#### Your assignment
Report how many lines in the entries below hold the word "tile". Your answer is that number alone.

#### Provided records
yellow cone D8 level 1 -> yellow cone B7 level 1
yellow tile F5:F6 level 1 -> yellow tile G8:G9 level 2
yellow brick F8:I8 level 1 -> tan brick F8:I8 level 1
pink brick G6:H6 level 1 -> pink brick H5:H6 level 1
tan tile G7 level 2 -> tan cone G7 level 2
==
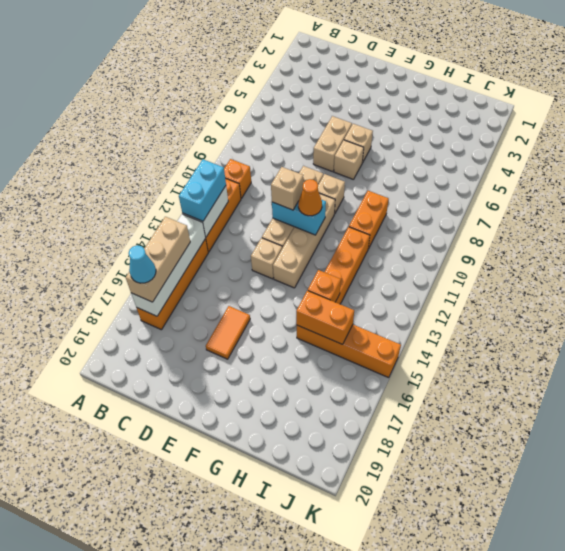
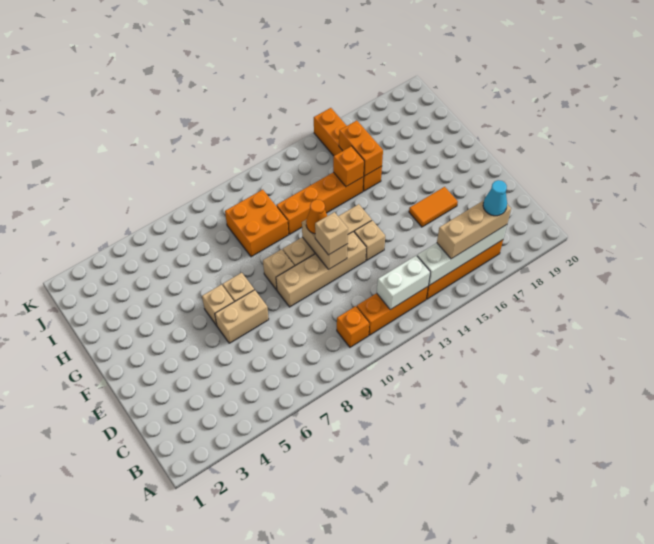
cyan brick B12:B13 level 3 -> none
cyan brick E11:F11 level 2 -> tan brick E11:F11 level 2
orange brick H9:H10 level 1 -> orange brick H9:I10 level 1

#### Result
2